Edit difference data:
==============================

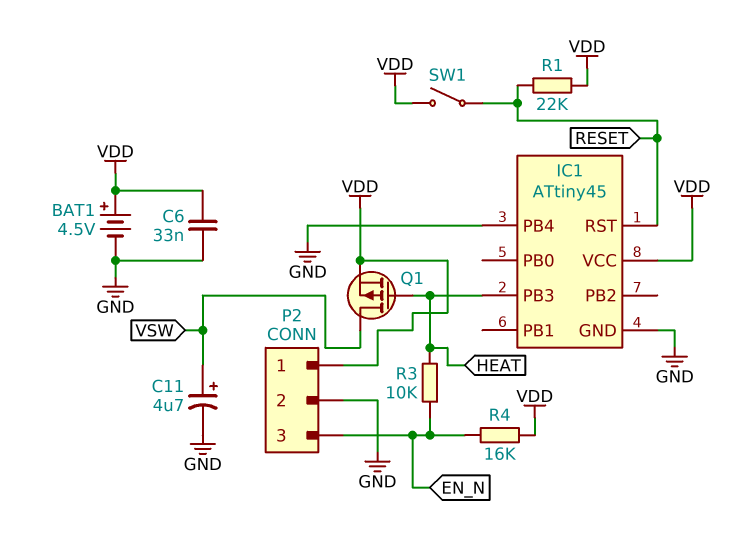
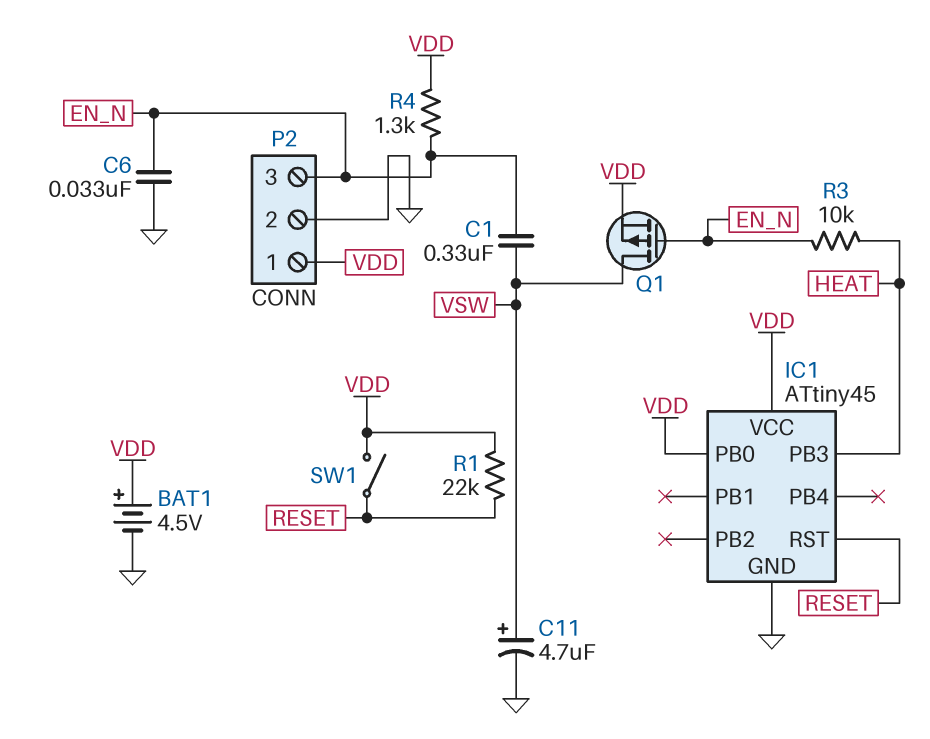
C1: none -> 330nF (EN_N, VSW)
C6: 33nF (GND, VDD) -> 33nF (EN_N, GND)
IC1 pin PB0: none -> VDD
IC1 pin PB4: GND -> none
Q1: PMOS (G HEAT, D VSW, S VDD) -> PMOS (G EN_N, D VSW, S VDD)
R4: 16k (EN_N, VDD) -> 1.3k (EN_N, VDD)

==============================

Go through the entries and copy every line that has "none".

Response to this task ::
C1: none -> 330nF (EN_N, VSW)
IC1 pin PB0: none -> VDD
IC1 pin PB4: GND -> none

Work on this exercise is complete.